Extracted material
■ ■ ■ ■ ■

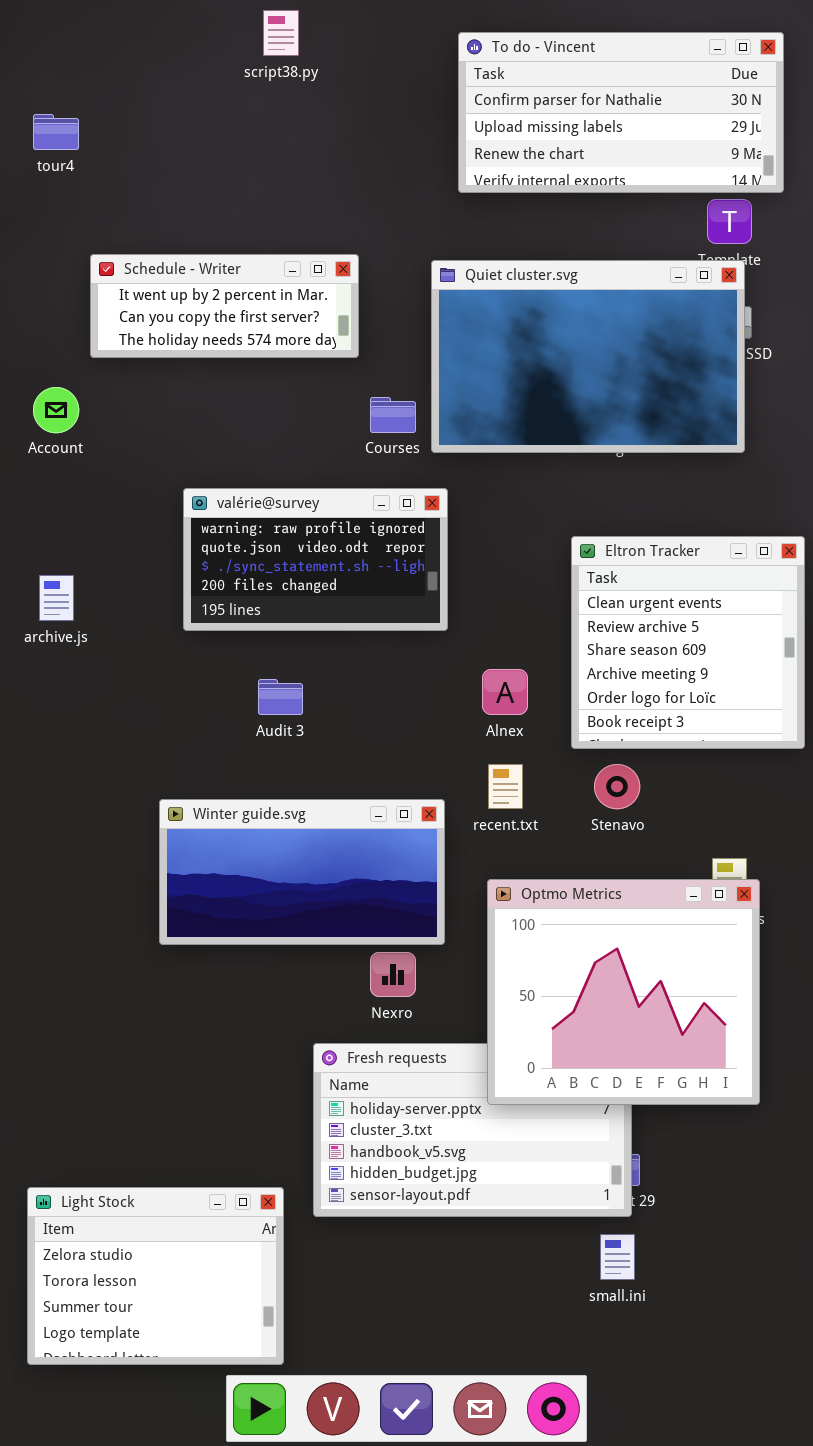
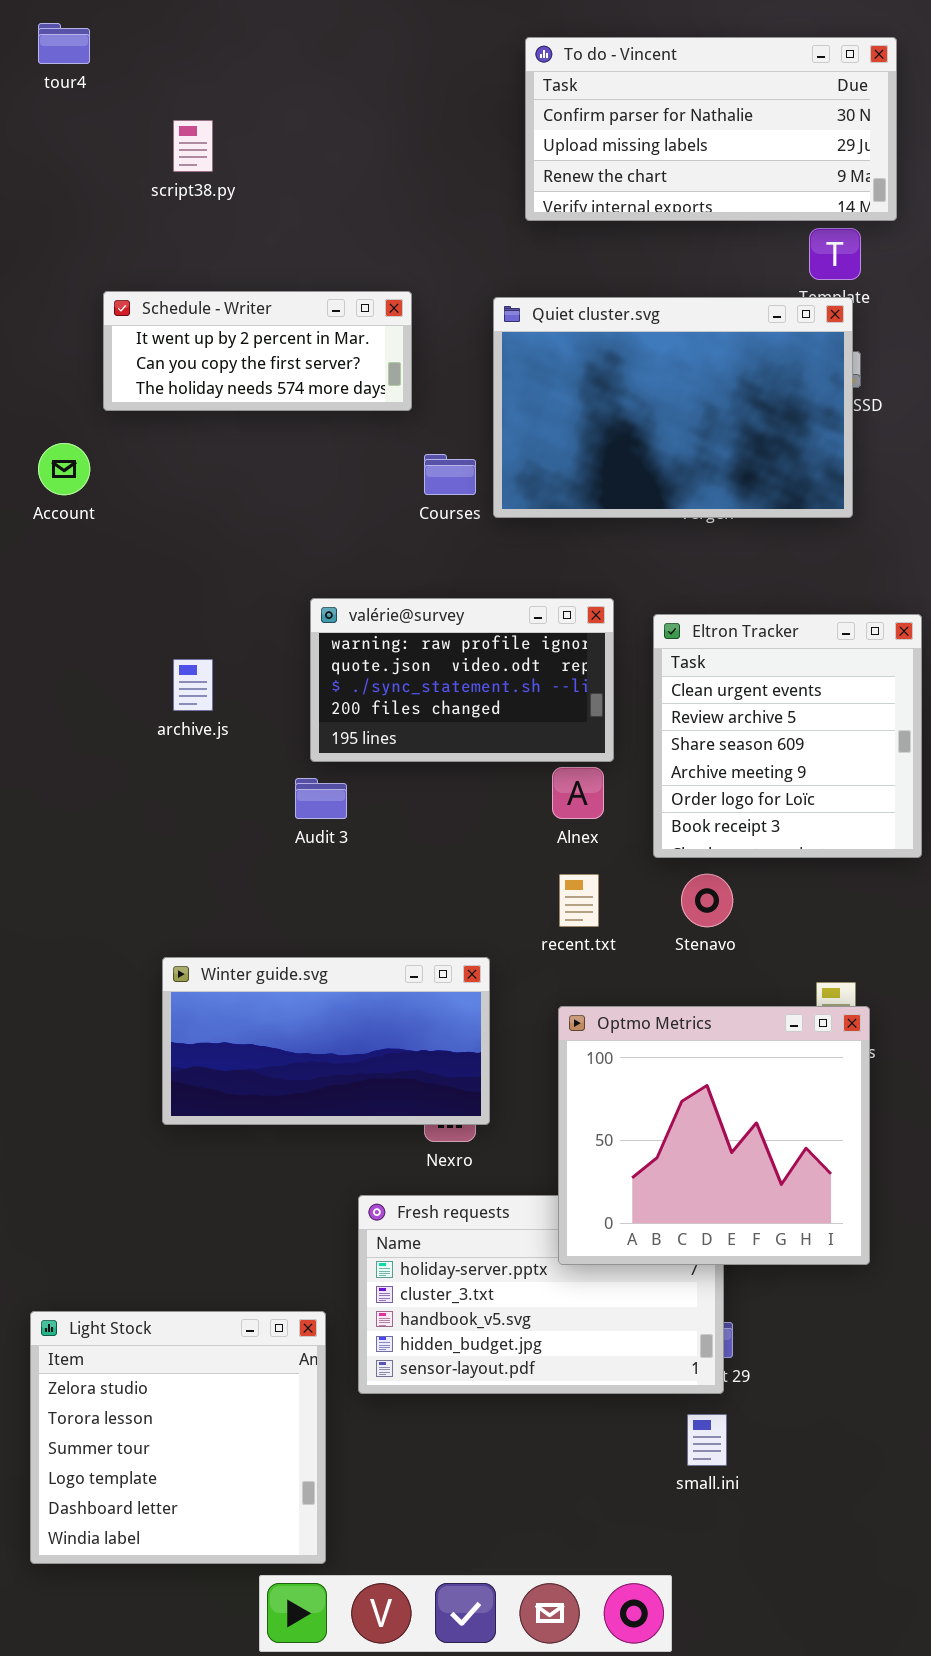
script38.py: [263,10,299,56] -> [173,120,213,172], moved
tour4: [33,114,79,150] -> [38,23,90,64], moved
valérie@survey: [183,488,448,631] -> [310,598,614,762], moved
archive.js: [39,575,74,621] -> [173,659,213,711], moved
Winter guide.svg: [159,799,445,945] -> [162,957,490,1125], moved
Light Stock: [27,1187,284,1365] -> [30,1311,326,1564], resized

■ ■ ■ ■ ■

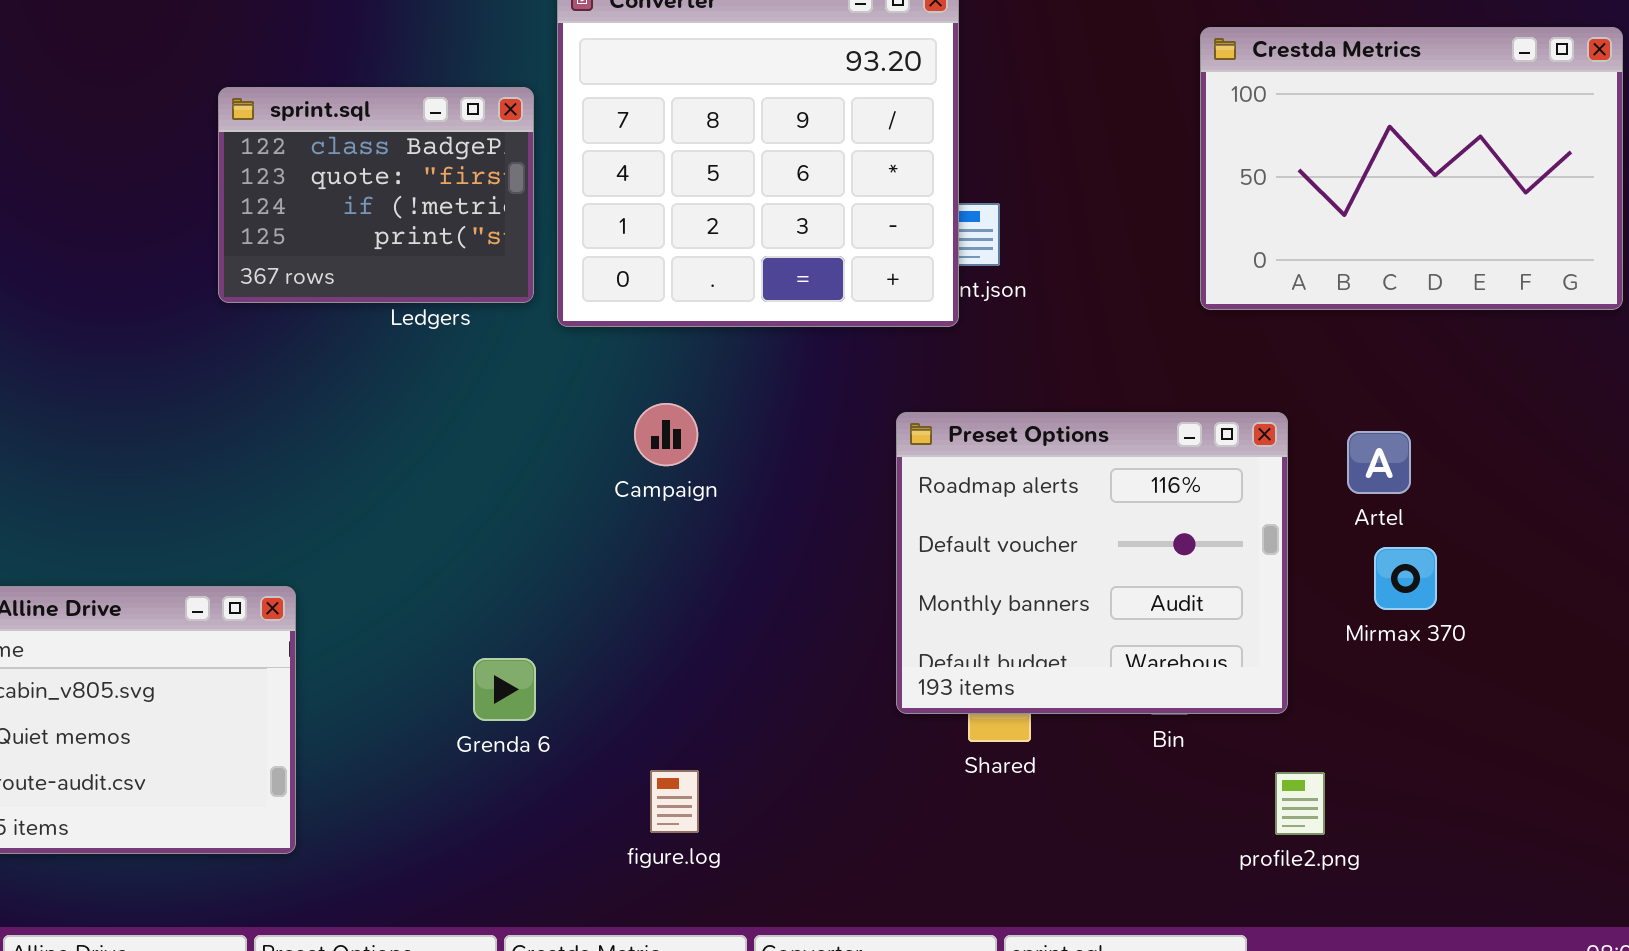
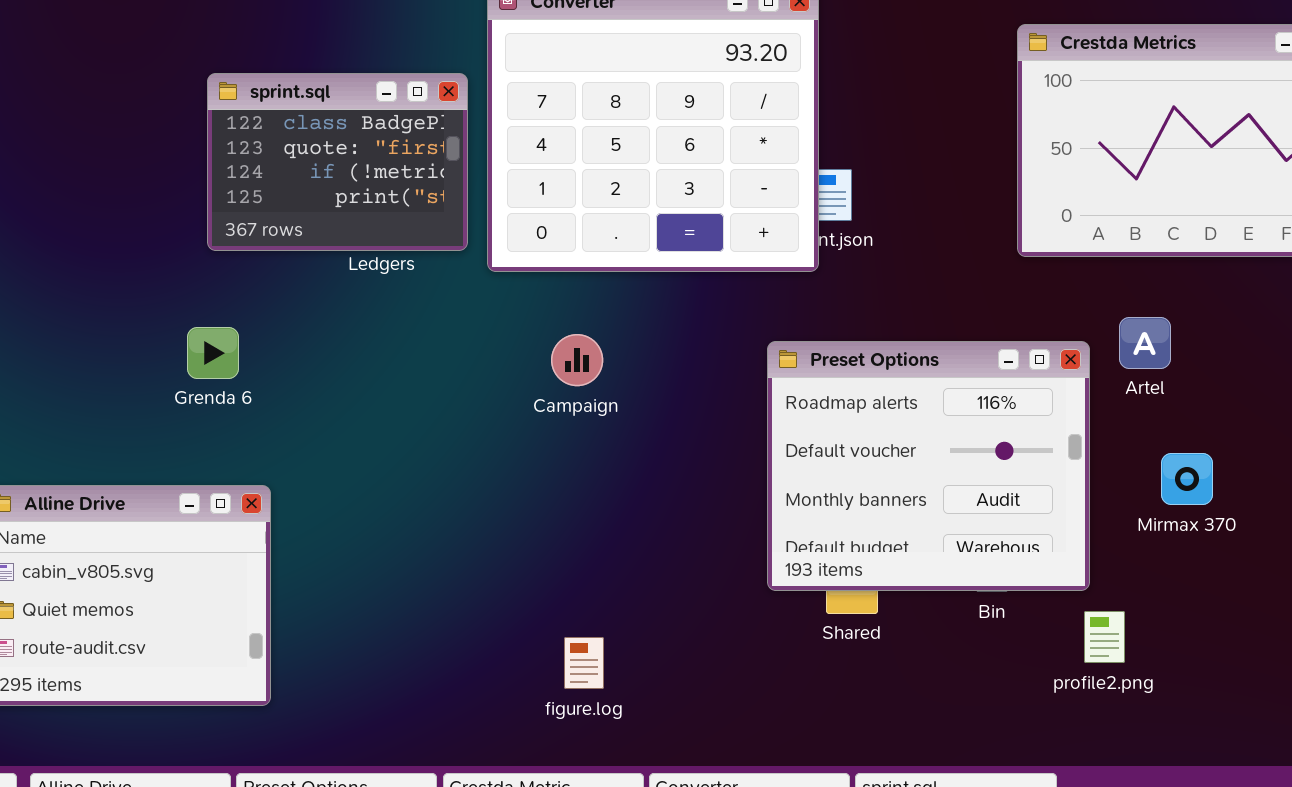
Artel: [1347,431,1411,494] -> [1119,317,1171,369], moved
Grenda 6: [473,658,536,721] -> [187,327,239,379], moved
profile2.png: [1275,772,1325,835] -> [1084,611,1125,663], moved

■ ■ ■ ■ ■

Task to carry out
Determine how many lines in the entries above contain the word "moved", and respond with the number alone.

Exercise result
8